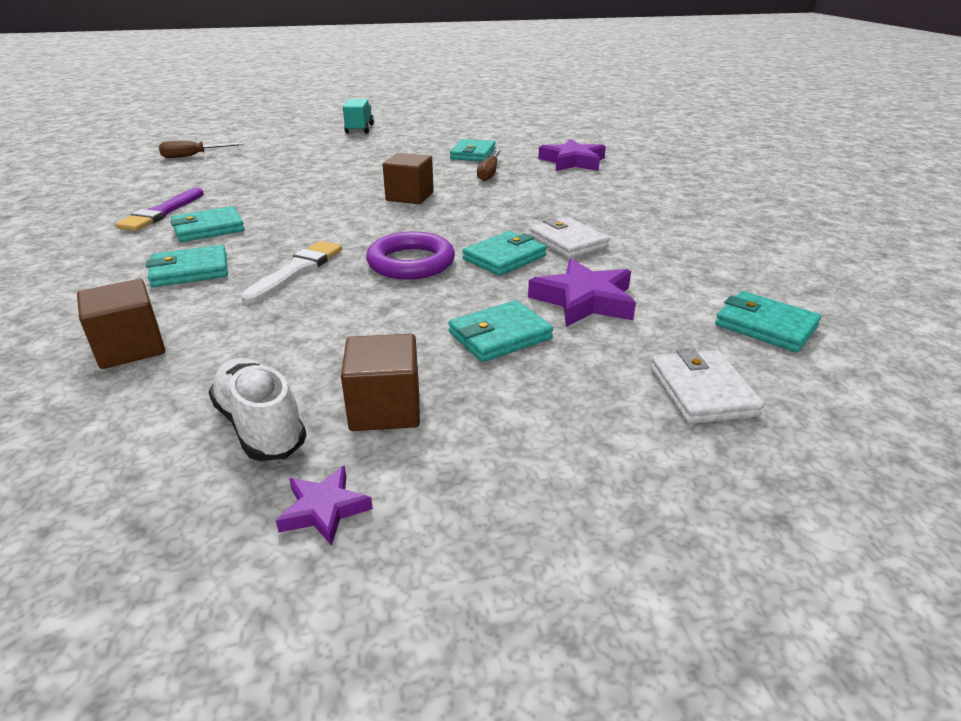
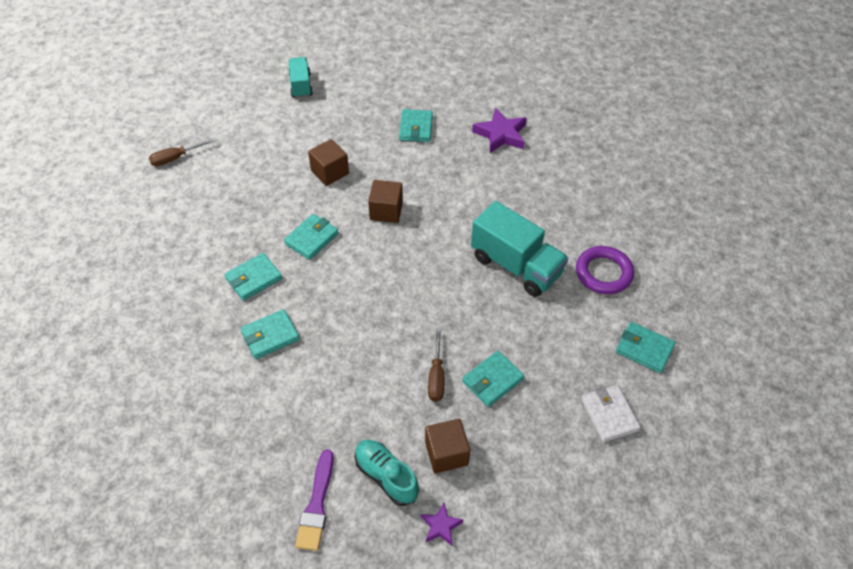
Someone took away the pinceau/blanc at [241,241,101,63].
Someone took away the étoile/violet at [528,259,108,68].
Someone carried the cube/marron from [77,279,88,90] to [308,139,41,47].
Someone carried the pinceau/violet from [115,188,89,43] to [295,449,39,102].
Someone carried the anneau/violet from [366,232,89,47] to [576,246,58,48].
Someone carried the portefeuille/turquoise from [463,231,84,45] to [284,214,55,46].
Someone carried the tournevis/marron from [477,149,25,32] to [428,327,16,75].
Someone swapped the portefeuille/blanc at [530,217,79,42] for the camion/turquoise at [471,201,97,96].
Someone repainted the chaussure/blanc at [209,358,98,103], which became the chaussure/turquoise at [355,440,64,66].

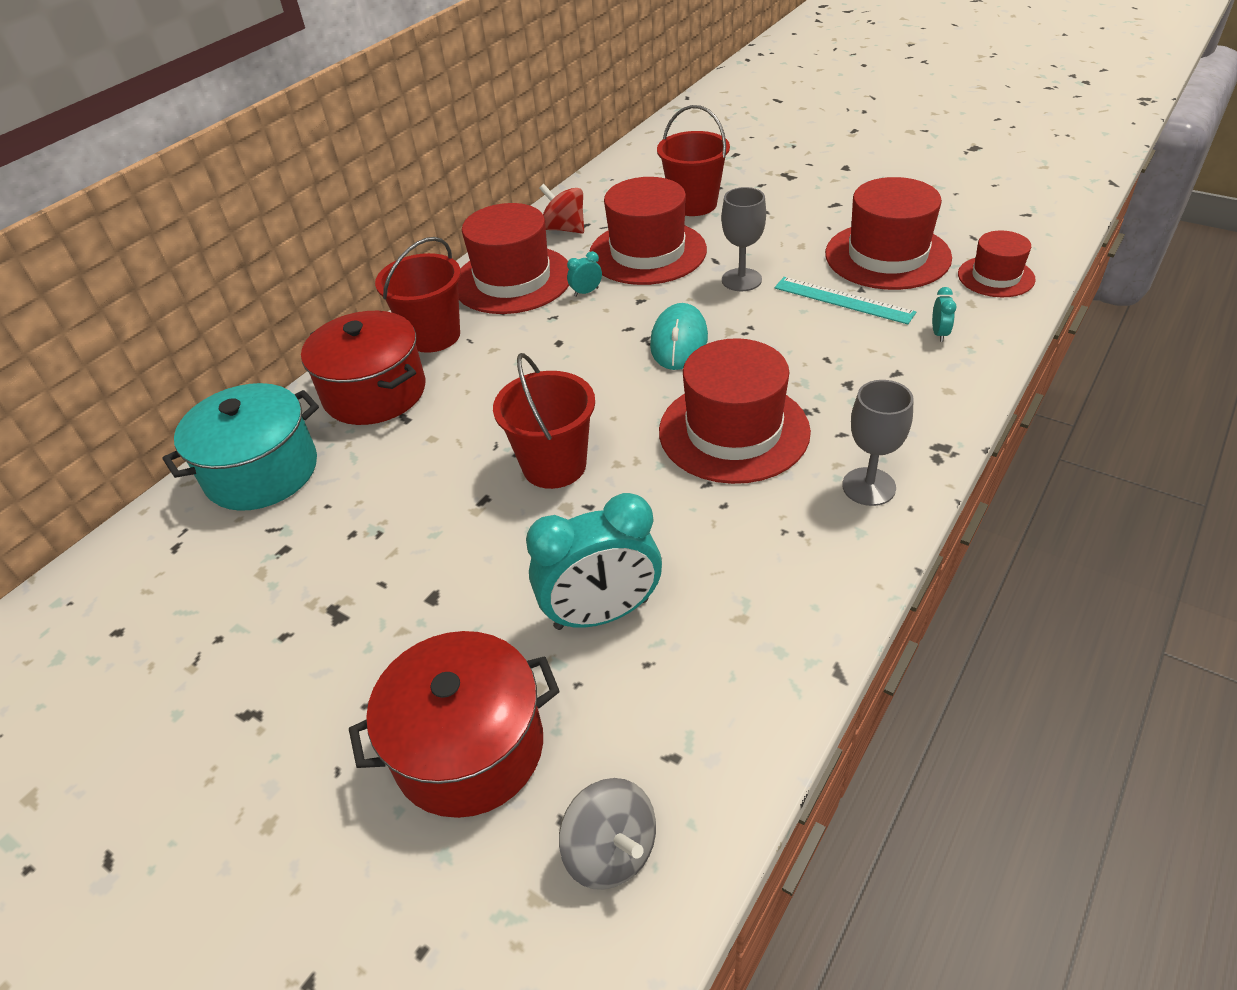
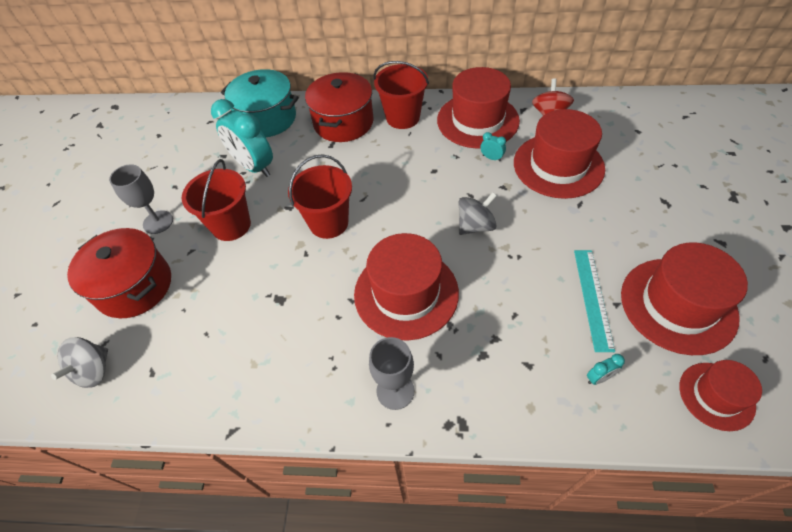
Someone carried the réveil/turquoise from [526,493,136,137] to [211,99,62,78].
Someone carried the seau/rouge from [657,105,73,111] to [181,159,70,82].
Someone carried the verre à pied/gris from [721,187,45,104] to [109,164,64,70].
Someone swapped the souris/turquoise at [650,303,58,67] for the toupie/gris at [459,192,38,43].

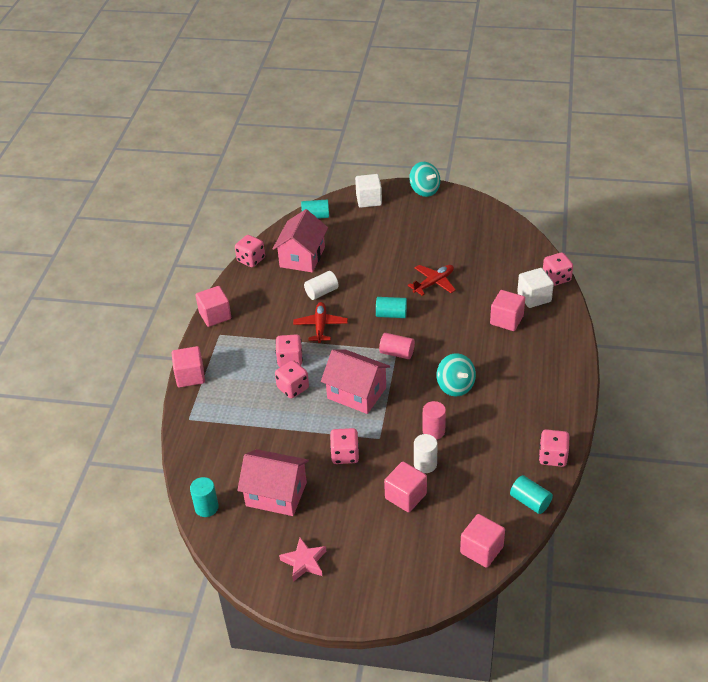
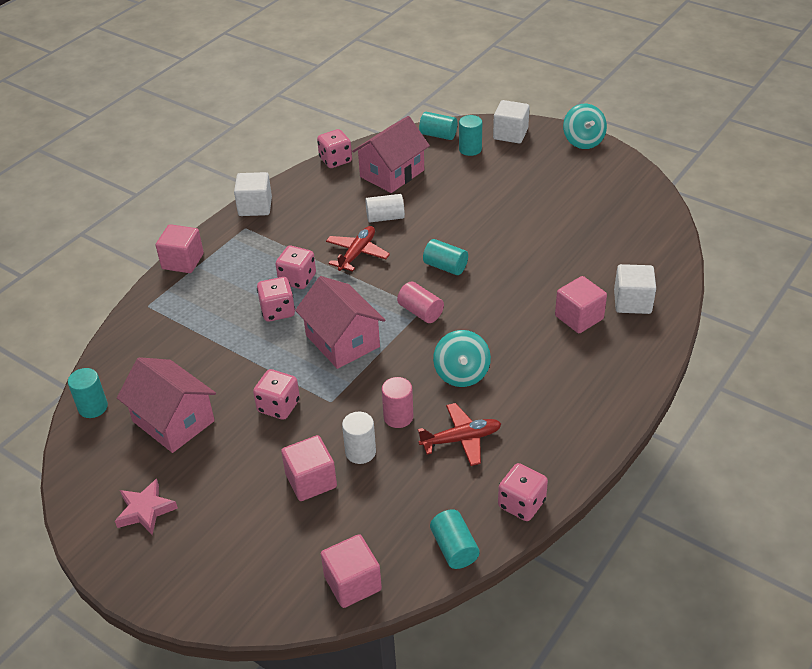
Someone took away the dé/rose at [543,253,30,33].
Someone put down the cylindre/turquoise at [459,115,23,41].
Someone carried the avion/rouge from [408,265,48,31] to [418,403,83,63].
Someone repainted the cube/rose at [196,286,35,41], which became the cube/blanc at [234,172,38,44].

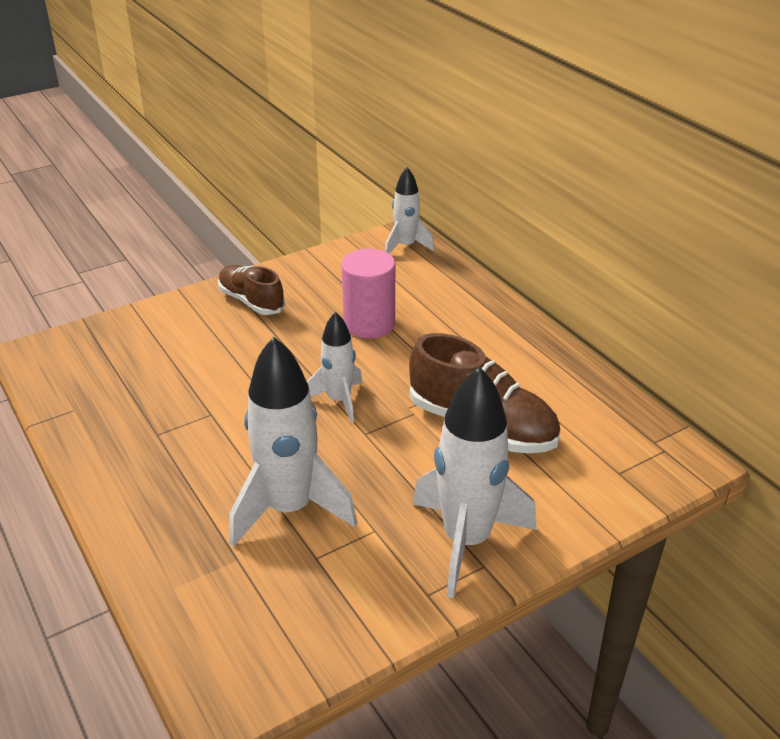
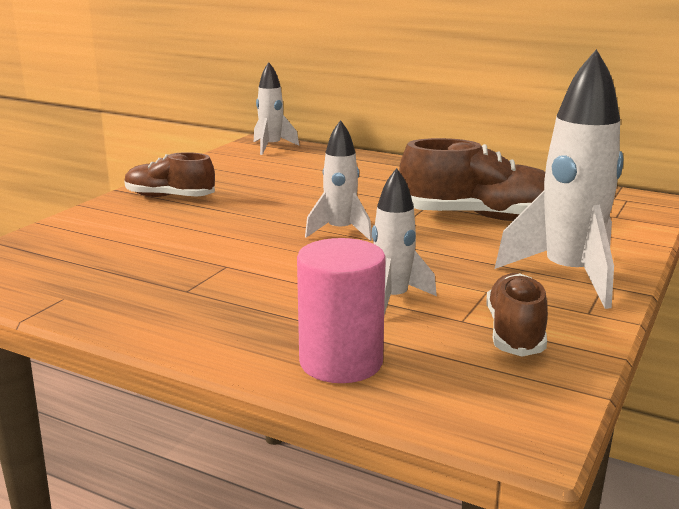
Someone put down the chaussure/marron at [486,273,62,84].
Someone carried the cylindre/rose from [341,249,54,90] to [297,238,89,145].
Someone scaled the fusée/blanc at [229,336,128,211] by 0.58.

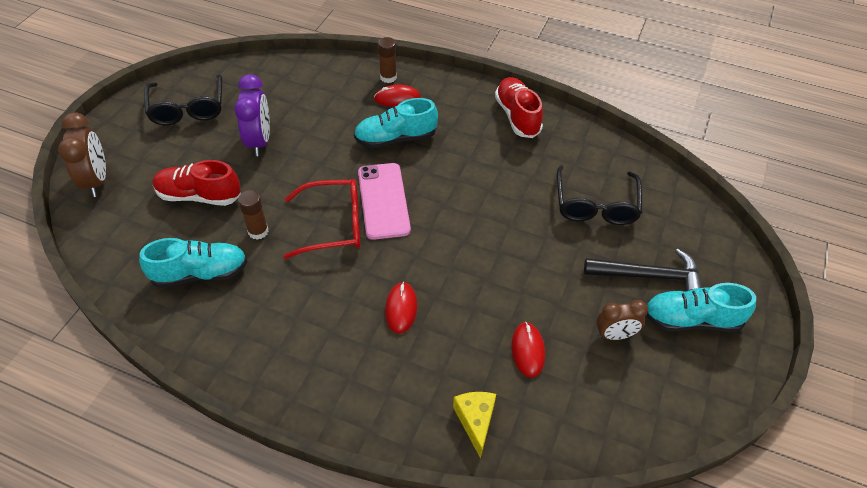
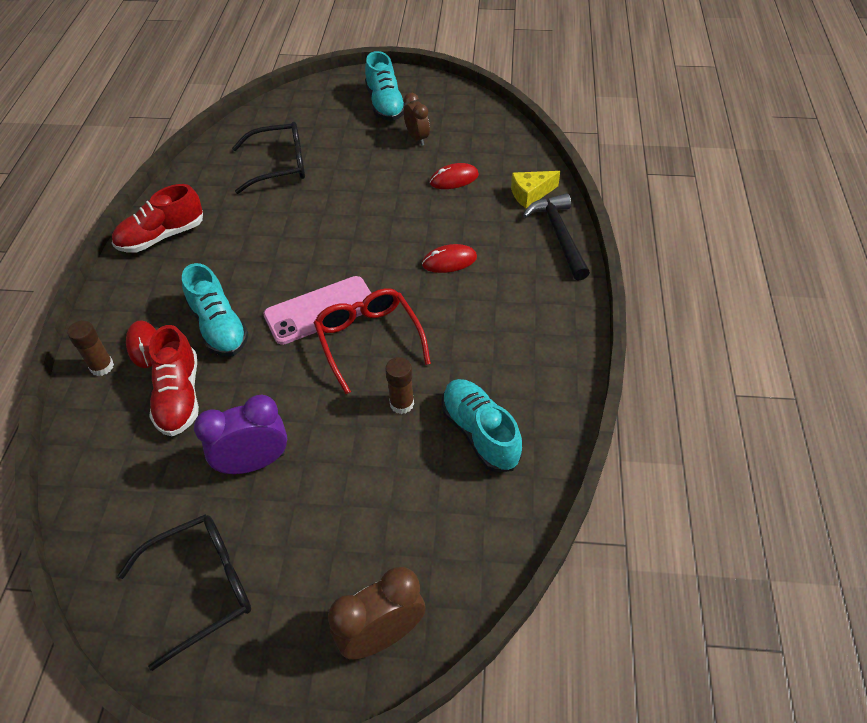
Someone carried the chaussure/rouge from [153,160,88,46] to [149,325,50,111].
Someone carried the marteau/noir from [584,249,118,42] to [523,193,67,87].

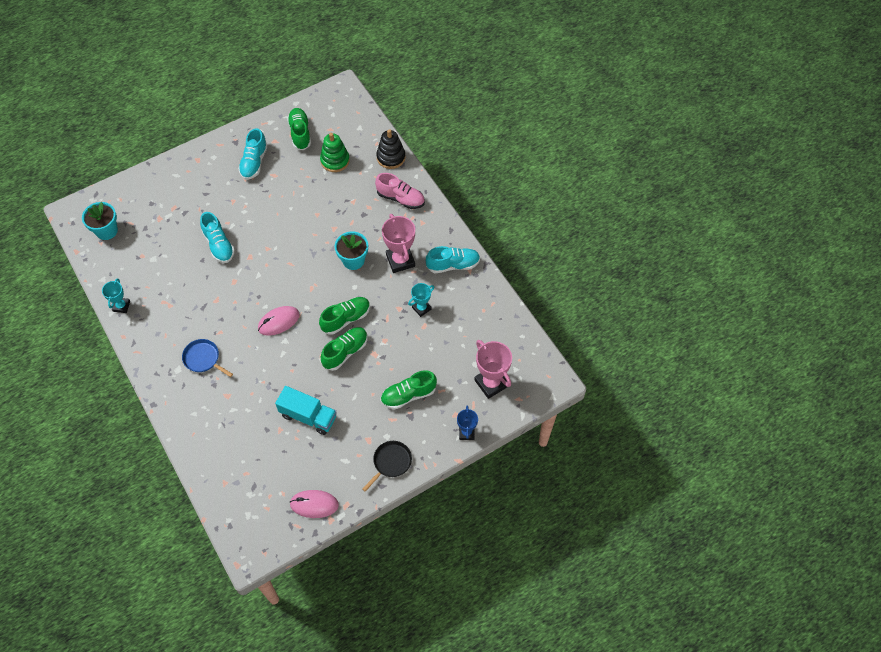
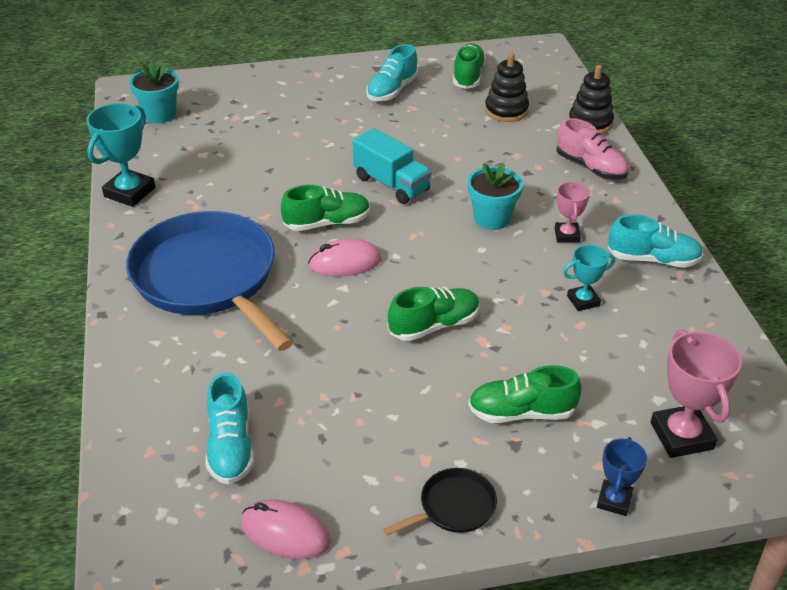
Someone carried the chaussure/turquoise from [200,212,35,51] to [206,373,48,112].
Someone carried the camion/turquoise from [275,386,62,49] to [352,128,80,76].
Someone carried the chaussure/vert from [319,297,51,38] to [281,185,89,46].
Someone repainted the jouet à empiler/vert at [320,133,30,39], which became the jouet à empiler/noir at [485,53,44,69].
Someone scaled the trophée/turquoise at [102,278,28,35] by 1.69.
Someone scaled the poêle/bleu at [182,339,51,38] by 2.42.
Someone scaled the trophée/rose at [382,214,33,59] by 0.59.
+ + + + +
[Aim of the task] Without the pictures, set down every entry exactly.

[Reply to the exercise]
Someone took away the pinceau/blanc at [241,241,101,63].
Someone took away the étoile/violet at [528,259,108,68].
Someone carried the cube/marron from [77,279,88,90] to [308,139,41,47].
Someone carried the pinceau/violet from [115,188,89,43] to [295,449,39,102].
Someone carried the anneau/violet from [366,232,89,47] to [576,246,58,48].
Someone carried the portefeuille/turquoise from [463,231,84,45] to [284,214,55,46].
Someone carried the tournevis/marron from [477,149,25,32] to [428,327,16,75].
Someone swapped the portefeuille/blanc at [530,217,79,42] for the camion/turquoise at [471,201,97,96].
Someone repainted the chaussure/blanc at [209,358,98,103], which became the chaussure/turquoise at [355,440,64,66].

Someone carried the réveil/turquoise from [526,493,136,137] to [211,99,62,78].
Someone carried the seau/rouge from [657,105,73,111] to [181,159,70,82].
Someone carried the verre à pied/gris from [721,187,45,104] to [109,164,64,70].
Someone swapped the souris/turquoise at [650,303,58,67] for the toupie/gris at [459,192,38,43].

Someone took away the dé/rose at [543,253,30,33].
Someone put down the cylindre/turquoise at [459,115,23,41].
Someone carried the avion/rouge from [408,265,48,31] to [418,403,83,63].
Someone repainted the cube/rose at [196,286,35,41], which became the cube/blanc at [234,172,38,44].

Someone put down the chaussure/marron at [486,273,62,84].
Someone carried the cylindre/rose from [341,249,54,90] to [297,238,89,145].
Someone scaled the fusée/blanc at [229,336,128,211] by 0.58.

Someone carried the chaussure/rouge from [153,160,88,46] to [149,325,50,111].
Someone carried the marteau/noir from [584,249,118,42] to [523,193,67,87].

Someone carried the chaussure/turquoise from [200,212,35,51] to [206,373,48,112].
Someone carried the camion/turquoise from [275,386,62,49] to [352,128,80,76].
Someone carried the chaussure/vert from [319,297,51,38] to [281,185,89,46].
Someone repainted the jouet à empiler/vert at [320,133,30,39], which became the jouet à empiler/noir at [485,53,44,69].
Someone scaled the trophée/turquoise at [102,278,28,35] by 1.69.
Someone scaled the poêle/bleu at [182,339,51,38] by 2.42.
Someone scaled the trophée/rose at [382,214,33,59] by 0.59.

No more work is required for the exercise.